* **What you will do**:
Your answer should consist of every line in the records that holds "pear".

"""

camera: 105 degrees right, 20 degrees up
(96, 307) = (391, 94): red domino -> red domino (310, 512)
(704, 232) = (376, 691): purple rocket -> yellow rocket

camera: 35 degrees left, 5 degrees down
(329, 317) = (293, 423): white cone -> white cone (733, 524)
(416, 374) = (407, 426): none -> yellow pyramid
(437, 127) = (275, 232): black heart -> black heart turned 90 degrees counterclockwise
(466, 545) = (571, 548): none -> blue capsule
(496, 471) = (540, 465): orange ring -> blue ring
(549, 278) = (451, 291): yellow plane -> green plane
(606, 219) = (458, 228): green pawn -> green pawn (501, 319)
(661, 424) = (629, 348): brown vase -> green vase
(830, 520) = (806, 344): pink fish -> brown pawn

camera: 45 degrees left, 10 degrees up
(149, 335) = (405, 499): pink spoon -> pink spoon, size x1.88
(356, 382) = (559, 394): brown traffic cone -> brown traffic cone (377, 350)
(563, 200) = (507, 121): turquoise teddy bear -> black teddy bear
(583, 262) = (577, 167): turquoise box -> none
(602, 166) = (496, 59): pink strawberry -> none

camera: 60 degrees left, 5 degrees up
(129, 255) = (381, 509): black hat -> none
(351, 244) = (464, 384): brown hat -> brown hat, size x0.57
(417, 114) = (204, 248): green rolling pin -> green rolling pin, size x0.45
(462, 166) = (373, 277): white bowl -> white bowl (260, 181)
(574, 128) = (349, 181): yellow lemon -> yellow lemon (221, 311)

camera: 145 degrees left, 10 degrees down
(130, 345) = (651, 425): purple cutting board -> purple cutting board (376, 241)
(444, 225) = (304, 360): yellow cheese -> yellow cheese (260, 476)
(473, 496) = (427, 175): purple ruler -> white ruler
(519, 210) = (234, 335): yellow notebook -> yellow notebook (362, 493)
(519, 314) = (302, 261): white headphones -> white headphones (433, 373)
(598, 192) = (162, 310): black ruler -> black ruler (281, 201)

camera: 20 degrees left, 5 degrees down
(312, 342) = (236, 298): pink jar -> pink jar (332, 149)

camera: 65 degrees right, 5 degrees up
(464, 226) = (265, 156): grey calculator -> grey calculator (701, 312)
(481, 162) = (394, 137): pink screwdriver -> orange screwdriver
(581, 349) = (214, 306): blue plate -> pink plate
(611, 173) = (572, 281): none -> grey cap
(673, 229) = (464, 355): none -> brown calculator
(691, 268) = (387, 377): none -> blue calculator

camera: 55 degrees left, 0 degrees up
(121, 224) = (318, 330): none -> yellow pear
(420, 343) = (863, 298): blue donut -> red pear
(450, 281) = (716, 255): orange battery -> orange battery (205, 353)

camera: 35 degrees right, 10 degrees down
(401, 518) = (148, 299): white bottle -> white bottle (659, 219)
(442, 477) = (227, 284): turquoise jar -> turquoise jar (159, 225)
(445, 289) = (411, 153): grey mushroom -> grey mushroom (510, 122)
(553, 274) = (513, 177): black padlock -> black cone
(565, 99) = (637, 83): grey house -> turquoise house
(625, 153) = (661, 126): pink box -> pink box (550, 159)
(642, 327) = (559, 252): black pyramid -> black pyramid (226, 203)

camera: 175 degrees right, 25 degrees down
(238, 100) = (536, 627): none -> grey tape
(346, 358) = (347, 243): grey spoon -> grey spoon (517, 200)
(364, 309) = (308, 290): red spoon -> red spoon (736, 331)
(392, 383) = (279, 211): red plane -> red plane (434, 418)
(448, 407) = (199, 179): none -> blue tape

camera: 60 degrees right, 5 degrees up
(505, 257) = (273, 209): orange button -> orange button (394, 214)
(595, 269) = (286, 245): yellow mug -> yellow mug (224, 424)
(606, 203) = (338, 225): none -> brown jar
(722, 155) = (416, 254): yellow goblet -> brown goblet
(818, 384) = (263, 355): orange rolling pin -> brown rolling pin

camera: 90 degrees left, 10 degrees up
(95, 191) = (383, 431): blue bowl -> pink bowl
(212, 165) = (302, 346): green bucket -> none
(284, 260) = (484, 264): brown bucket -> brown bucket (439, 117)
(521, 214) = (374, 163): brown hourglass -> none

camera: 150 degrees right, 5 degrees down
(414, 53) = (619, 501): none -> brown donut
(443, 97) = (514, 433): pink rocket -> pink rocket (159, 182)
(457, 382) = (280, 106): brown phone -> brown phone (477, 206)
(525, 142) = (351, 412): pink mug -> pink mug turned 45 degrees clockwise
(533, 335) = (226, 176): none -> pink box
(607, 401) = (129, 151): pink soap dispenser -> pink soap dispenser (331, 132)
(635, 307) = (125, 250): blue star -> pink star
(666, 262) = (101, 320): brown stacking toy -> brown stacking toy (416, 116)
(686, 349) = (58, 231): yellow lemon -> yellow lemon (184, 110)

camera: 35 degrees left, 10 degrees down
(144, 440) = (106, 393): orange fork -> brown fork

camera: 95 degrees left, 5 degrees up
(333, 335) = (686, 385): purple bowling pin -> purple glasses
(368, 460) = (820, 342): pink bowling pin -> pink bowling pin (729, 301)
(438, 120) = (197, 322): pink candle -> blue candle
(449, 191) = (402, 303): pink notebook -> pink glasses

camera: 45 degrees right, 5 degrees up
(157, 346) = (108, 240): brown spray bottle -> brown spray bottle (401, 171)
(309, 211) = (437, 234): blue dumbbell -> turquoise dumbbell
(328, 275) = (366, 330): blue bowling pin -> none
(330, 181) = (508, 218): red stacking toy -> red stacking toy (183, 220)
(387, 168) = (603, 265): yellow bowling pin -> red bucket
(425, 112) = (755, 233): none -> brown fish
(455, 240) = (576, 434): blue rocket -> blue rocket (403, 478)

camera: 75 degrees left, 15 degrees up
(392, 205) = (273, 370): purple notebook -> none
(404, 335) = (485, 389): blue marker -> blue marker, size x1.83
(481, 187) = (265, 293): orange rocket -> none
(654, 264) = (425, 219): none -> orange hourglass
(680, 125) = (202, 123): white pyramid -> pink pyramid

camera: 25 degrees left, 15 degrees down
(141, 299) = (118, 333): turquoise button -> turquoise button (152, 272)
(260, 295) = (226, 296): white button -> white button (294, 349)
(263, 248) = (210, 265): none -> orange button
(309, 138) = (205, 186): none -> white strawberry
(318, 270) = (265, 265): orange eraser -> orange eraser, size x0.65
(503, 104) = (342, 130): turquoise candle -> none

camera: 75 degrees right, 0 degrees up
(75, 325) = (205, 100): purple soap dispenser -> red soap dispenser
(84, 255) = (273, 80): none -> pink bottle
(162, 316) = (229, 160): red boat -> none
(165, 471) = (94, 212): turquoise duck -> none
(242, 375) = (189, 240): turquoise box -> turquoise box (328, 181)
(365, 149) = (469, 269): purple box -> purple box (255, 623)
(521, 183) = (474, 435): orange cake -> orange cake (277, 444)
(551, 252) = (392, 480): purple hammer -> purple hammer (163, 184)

"""

* **Task answer**:
(121, 224) = (318, 330): none -> yellow pear
(420, 343) = (863, 298): blue donut -> red pear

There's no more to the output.